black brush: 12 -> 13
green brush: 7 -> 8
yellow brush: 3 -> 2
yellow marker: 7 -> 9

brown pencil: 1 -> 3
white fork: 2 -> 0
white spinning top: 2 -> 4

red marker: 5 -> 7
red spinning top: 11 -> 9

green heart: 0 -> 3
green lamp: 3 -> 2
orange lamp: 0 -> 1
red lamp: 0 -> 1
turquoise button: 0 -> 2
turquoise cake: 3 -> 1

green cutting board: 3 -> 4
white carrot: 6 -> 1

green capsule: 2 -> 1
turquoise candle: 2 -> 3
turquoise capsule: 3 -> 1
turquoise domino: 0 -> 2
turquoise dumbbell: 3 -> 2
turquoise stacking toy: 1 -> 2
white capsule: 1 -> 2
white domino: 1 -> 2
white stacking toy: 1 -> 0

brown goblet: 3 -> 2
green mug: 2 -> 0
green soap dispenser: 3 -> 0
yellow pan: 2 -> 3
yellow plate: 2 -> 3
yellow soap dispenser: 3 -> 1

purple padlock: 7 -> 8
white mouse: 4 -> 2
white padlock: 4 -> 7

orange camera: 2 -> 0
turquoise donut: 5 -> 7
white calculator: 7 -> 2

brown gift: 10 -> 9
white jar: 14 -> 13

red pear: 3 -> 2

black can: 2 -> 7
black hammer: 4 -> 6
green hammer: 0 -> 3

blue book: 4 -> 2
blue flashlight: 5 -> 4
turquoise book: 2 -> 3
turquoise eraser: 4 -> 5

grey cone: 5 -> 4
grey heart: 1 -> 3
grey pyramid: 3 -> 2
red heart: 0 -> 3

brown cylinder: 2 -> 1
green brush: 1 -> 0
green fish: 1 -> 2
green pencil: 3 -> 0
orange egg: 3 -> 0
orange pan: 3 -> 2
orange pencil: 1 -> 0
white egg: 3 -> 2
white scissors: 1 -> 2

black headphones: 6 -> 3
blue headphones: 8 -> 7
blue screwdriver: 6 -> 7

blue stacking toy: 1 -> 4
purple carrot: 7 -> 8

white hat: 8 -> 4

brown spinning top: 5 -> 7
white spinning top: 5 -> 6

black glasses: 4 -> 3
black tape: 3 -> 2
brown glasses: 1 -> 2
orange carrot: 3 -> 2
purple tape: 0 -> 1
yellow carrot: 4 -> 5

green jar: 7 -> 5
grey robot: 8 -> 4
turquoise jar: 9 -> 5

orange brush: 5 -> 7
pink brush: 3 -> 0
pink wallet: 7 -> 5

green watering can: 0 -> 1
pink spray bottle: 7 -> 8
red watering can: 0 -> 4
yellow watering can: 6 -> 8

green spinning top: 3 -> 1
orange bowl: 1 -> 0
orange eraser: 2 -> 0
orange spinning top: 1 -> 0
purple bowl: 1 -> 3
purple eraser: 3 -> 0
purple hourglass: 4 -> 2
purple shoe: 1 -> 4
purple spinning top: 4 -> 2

──────

Take the records above and return them exactly as written.

• _Your solution_:
black brush: 12 -> 13
green brush: 7 -> 8
yellow brush: 3 -> 2
yellow marker: 7 -> 9

brown pencil: 1 -> 3
white fork: 2 -> 0
white spinning top: 2 -> 4

red marker: 5 -> 7
red spinning top: 11 -> 9

green heart: 0 -> 3
green lamp: 3 -> 2
orange lamp: 0 -> 1
red lamp: 0 -> 1
turquoise button: 0 -> 2
turquoise cake: 3 -> 1

green cutting board: 3 -> 4
white carrot: 6 -> 1

green capsule: 2 -> 1
turquoise candle: 2 -> 3
turquoise capsule: 3 -> 1
turquoise domino: 0 -> 2
turquoise dumbbell: 3 -> 2
turquoise stacking toy: 1 -> 2
white capsule: 1 -> 2
white domino: 1 -> 2
white stacking toy: 1 -> 0

brown goblet: 3 -> 2
green mug: 2 -> 0
green soap dispenser: 3 -> 0
yellow pan: 2 -> 3
yellow plate: 2 -> 3
yellow soap dispenser: 3 -> 1

purple padlock: 7 -> 8
white mouse: 4 -> 2
white padlock: 4 -> 7

orange camera: 2 -> 0
turquoise donut: 5 -> 7
white calculator: 7 -> 2

brown gift: 10 -> 9
white jar: 14 -> 13

red pear: 3 -> 2

black can: 2 -> 7
black hammer: 4 -> 6
green hammer: 0 -> 3

blue book: 4 -> 2
blue flashlight: 5 -> 4
turquoise book: 2 -> 3
turquoise eraser: 4 -> 5

grey cone: 5 -> 4
grey heart: 1 -> 3
grey pyramid: 3 -> 2
red heart: 0 -> 3

brown cylinder: 2 -> 1
green brush: 1 -> 0
green fish: 1 -> 2
green pencil: 3 -> 0
orange egg: 3 -> 0
orange pan: 3 -> 2
orange pencil: 1 -> 0
white egg: 3 -> 2
white scissors: 1 -> 2

black headphones: 6 -> 3
blue headphones: 8 -> 7
blue screwdriver: 6 -> 7

blue stacking toy: 1 -> 4
purple carrot: 7 -> 8

white hat: 8 -> 4

brown spinning top: 5 -> 7
white spinning top: 5 -> 6

black glasses: 4 -> 3
black tape: 3 -> 2
brown glasses: 1 -> 2
orange carrot: 3 -> 2
purple tape: 0 -> 1
yellow carrot: 4 -> 5

green jar: 7 -> 5
grey robot: 8 -> 4
turquoise jar: 9 -> 5

orange brush: 5 -> 7
pink brush: 3 -> 0
pink wallet: 7 -> 5

green watering can: 0 -> 1
pink spray bottle: 7 -> 8
red watering can: 0 -> 4
yellow watering can: 6 -> 8

green spinning top: 3 -> 1
orange bowl: 1 -> 0
orange eraser: 2 -> 0
orange spinning top: 1 -> 0
purple bowl: 1 -> 3
purple eraser: 3 -> 0
purple hourglass: 4 -> 2
purple shoe: 1 -> 4
purple spinning top: 4 -> 2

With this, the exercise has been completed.